* _Aim of the exercise_: From the line containing "purple tile F9:F10" to the line containing "yellow brick F2:G2" in the entries below, reproduce every line exactly, ends included. Nothing else belongs in the copy, and no pictures.

* _Data excerpts_:

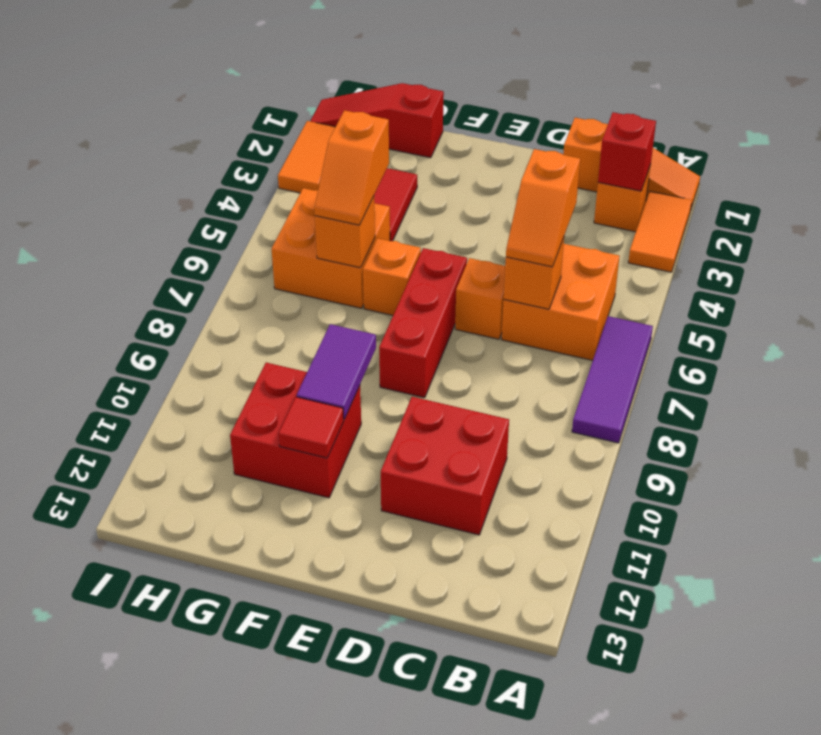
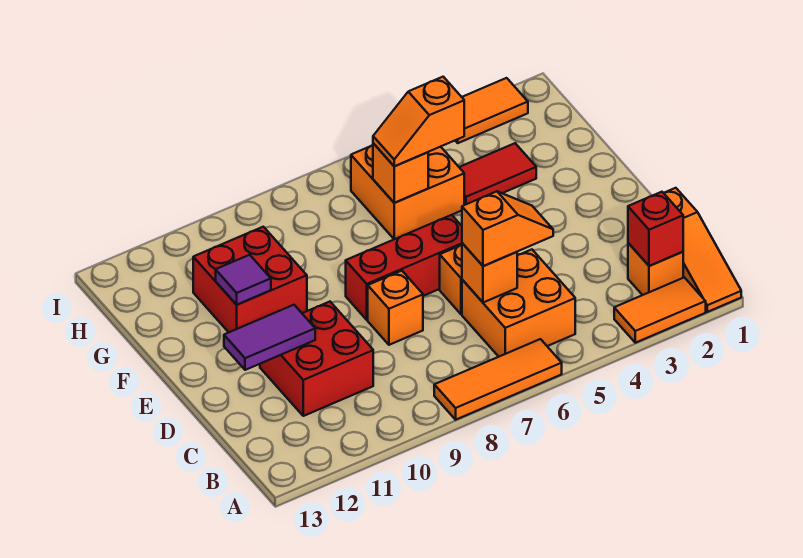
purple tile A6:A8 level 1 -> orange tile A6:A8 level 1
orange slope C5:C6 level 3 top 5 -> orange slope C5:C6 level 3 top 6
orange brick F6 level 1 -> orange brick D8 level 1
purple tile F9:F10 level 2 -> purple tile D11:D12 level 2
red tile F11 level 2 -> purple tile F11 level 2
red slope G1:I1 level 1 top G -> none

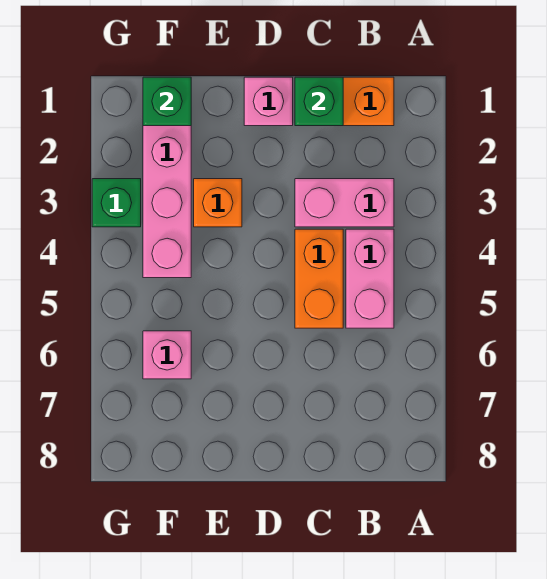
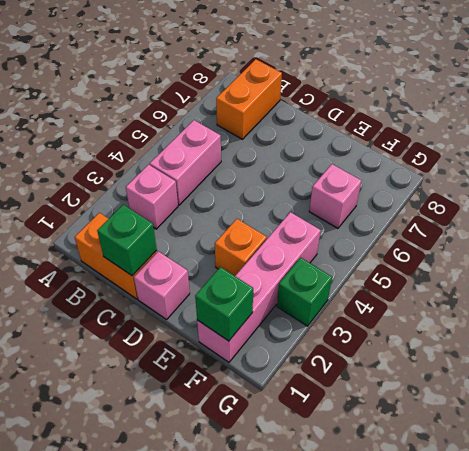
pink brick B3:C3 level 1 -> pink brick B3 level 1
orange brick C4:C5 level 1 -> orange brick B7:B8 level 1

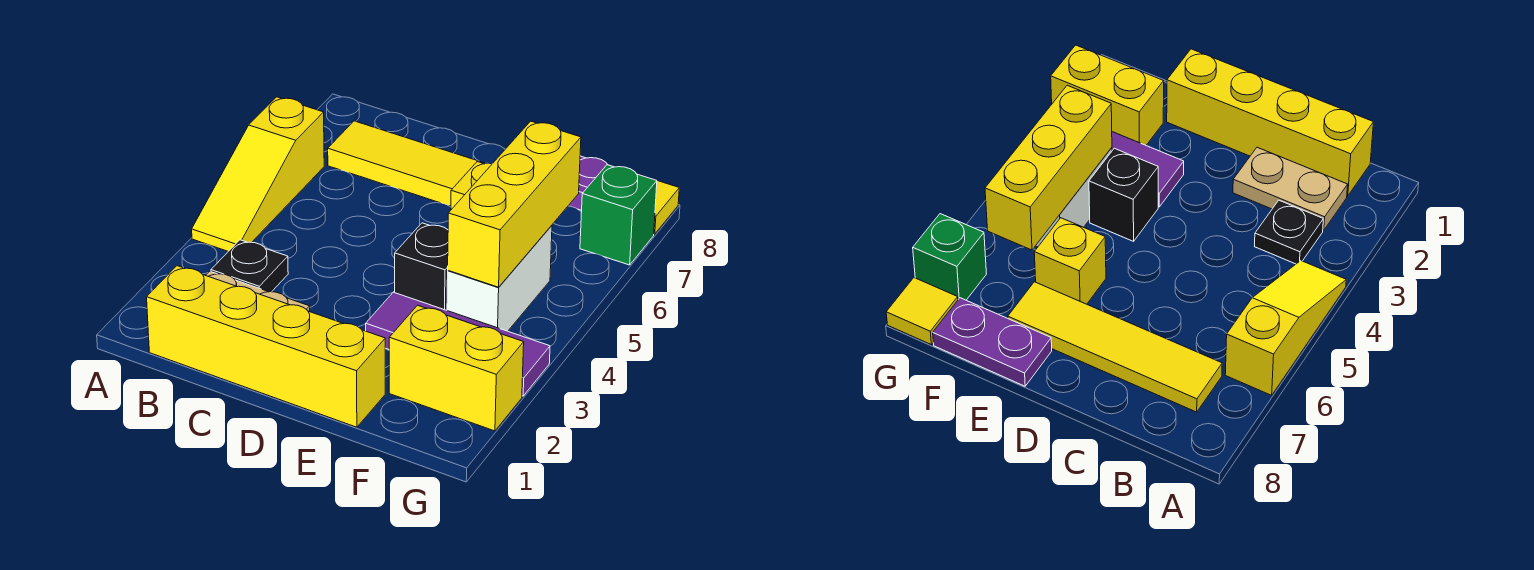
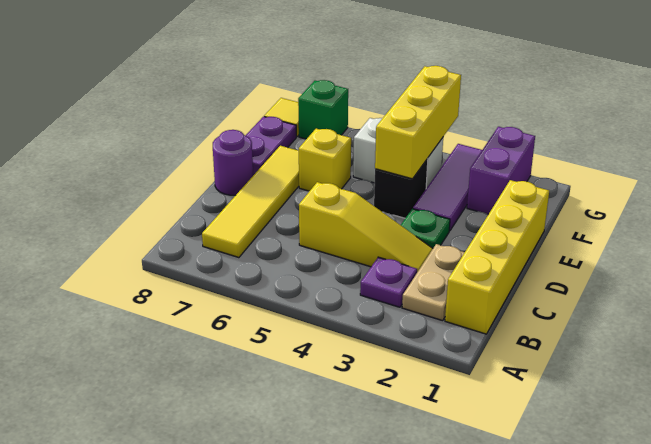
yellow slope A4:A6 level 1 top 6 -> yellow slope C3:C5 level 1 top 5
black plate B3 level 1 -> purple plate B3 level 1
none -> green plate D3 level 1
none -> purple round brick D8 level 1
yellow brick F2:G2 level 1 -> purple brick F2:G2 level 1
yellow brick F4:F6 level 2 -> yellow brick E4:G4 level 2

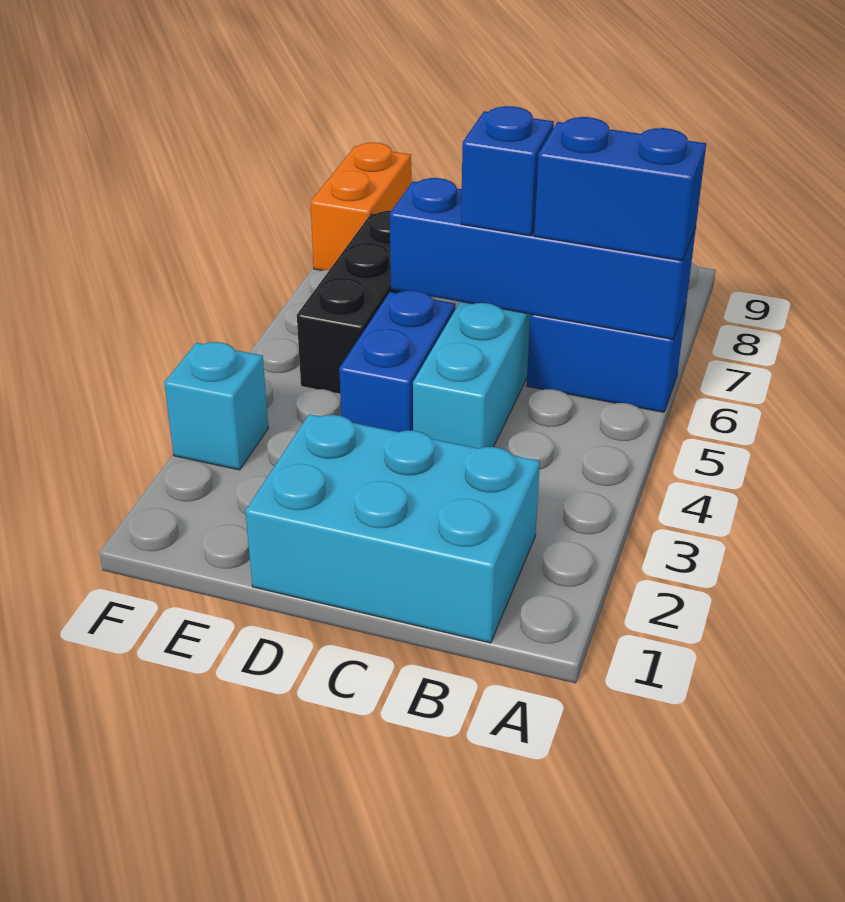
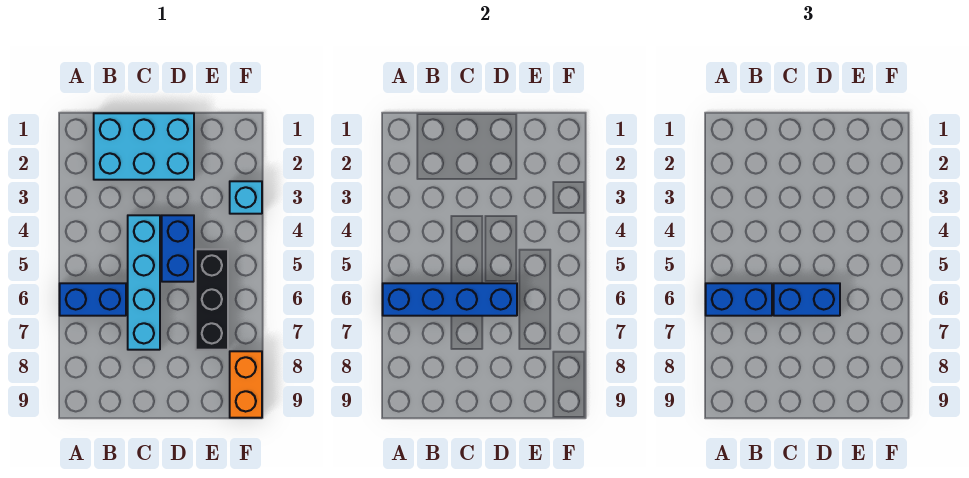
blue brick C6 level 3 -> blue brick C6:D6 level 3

---

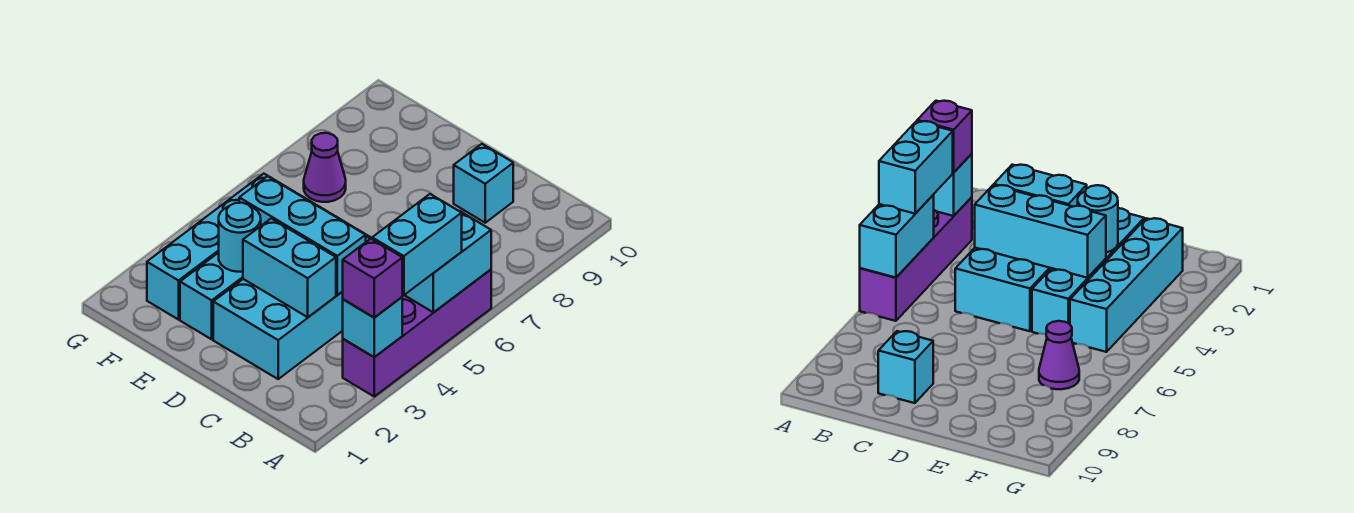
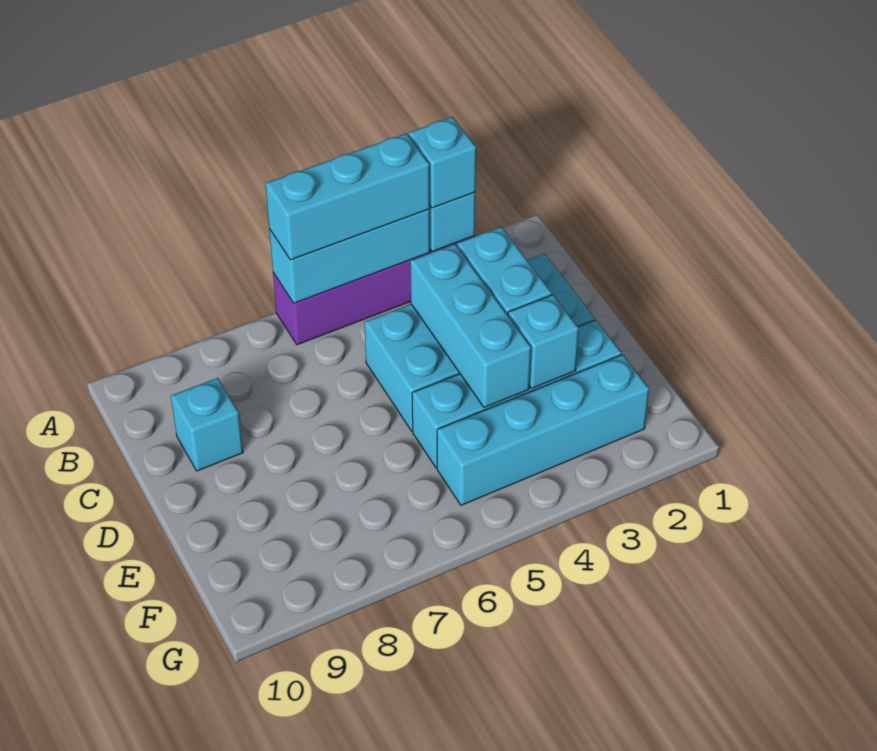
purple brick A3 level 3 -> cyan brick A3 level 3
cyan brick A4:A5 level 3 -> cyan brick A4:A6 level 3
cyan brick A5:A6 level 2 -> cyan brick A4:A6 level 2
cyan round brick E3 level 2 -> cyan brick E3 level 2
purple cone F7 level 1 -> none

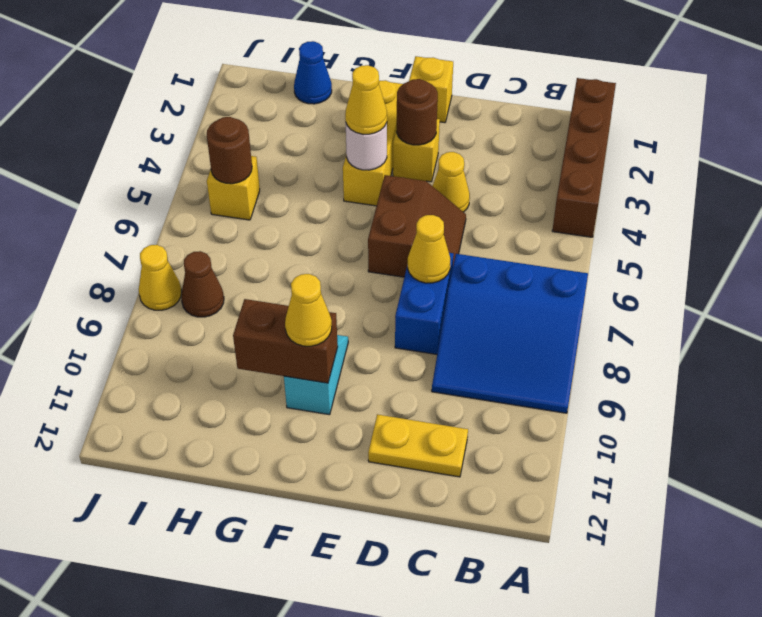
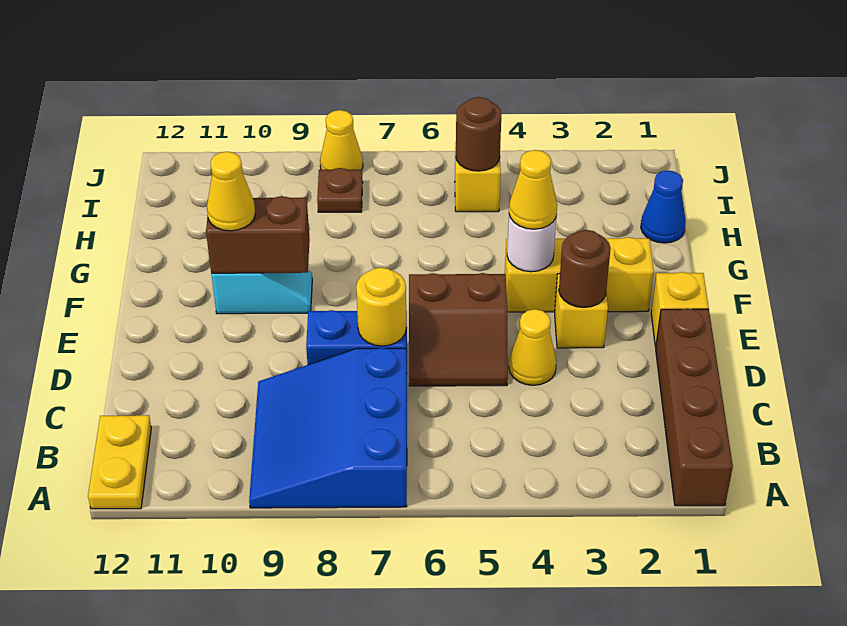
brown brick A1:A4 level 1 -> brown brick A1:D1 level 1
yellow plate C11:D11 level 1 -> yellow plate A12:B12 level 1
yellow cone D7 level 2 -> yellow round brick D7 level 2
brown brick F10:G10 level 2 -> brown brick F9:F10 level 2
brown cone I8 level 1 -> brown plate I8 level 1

* _Solution for this problem_:
purple tile F9:F10 level 2 -> purple tile D11:D12 level 2
red tile F11 level 2 -> purple tile F11 level 2
red slope G1:I1 level 1 top G -> none

pink brick B3:C3 level 1 -> pink brick B3 level 1
orange brick C4:C5 level 1 -> orange brick B7:B8 level 1

yellow slope A4:A6 level 1 top 6 -> yellow slope C3:C5 level 1 top 5
black plate B3 level 1 -> purple plate B3 level 1
none -> green plate D3 level 1
none -> purple round brick D8 level 1
yellow brick F2:G2 level 1 -> purple brick F2:G2 level 1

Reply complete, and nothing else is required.